§ What needs to be done:
Check each line of the entries below for the word "talerz", and copy out the ones that have it.

§ Given records:
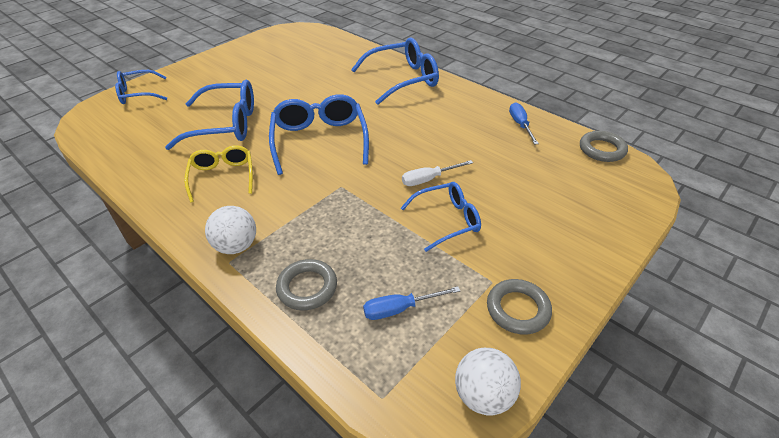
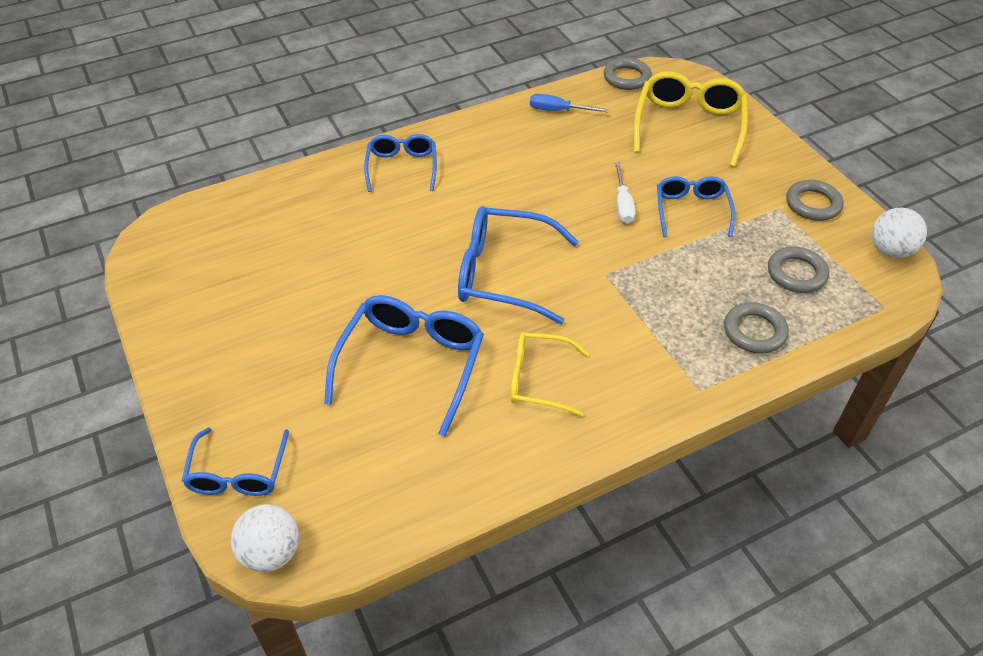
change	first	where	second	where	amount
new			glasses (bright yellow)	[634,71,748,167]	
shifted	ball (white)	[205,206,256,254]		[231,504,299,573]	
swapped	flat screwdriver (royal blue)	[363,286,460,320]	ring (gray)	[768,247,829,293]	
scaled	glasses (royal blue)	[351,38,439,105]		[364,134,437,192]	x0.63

==

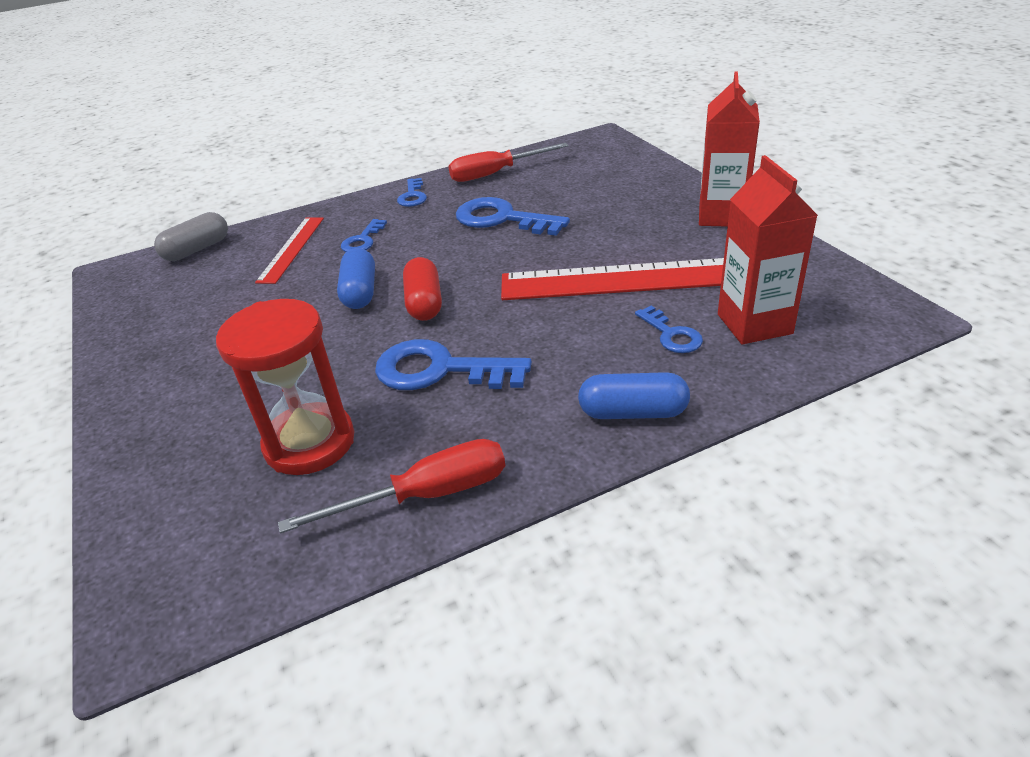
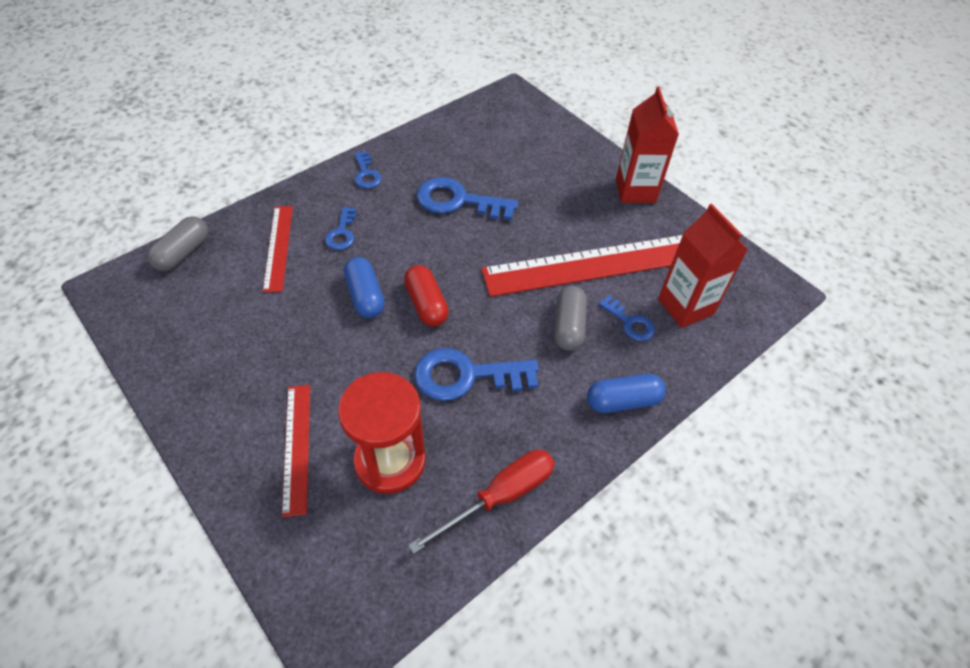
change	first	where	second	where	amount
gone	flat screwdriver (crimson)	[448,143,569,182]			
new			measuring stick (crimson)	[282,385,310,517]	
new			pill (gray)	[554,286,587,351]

* * *

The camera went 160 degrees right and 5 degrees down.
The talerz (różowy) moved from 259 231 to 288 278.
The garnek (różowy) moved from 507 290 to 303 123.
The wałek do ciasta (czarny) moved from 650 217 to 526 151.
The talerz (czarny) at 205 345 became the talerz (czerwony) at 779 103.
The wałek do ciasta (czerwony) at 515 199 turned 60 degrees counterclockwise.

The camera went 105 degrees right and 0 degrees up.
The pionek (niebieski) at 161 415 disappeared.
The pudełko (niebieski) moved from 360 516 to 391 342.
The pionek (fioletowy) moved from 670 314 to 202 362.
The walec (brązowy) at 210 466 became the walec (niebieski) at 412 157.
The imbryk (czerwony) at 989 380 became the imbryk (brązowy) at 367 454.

§ Result for this task:
The talerz (różowy) moved from 259 231 to 288 278.
The talerz (czarny) at 205 345 became the talerz (czerwony) at 779 103.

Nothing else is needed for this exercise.